:: DATA FOR REVIEW ::
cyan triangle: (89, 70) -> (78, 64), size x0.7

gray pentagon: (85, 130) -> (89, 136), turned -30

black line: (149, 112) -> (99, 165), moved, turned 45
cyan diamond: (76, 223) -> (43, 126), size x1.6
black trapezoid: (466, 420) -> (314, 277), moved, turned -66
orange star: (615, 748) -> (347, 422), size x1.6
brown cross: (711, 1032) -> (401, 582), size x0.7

--

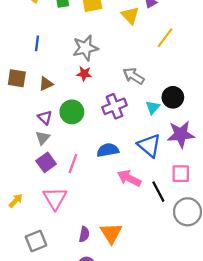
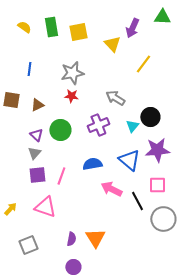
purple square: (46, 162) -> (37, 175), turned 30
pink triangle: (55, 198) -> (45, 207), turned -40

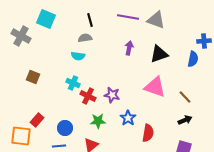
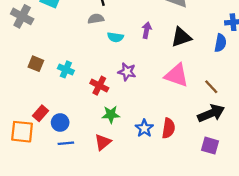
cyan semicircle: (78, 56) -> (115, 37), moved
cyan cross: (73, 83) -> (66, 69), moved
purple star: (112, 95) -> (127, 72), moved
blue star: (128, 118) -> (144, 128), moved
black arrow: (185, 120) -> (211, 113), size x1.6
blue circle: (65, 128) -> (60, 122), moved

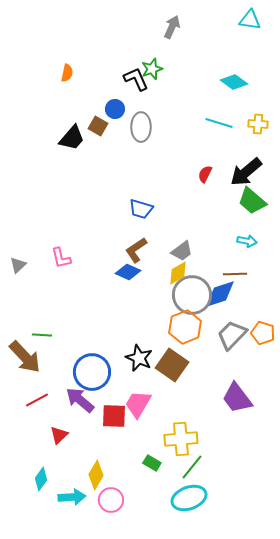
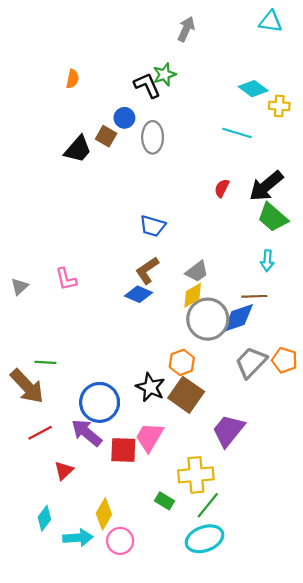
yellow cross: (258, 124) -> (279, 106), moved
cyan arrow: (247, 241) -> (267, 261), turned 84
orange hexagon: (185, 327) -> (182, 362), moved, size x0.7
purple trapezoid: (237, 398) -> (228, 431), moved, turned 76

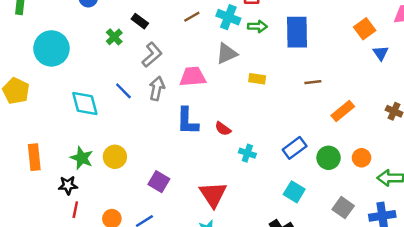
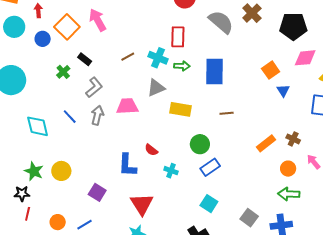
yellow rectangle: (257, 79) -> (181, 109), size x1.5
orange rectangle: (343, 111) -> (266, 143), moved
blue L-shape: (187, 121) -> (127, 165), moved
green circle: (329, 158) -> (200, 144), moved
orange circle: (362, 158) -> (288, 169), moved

:: TASK ITEM ::
Your output should be the lines above from the one that contains "black arrow: (185, 120)" through the one that contains "orange circle: (362, 158)", word for word, with pictures left out.

:: YOUR RESPONSE ::
black arrow: (185, 120) -> (211, 113), size x1.6
blue circle: (65, 128) -> (60, 122), moved

yellow cross: (258, 124) -> (279, 106), moved
cyan arrow: (247, 241) -> (267, 261), turned 84
orange hexagon: (185, 327) -> (182, 362), moved, size x0.7
purple trapezoid: (237, 398) -> (228, 431), moved, turned 76

yellow rectangle: (257, 79) -> (181, 109), size x1.5
orange rectangle: (343, 111) -> (266, 143), moved
blue L-shape: (187, 121) -> (127, 165), moved
green circle: (329, 158) -> (200, 144), moved
orange circle: (362, 158) -> (288, 169), moved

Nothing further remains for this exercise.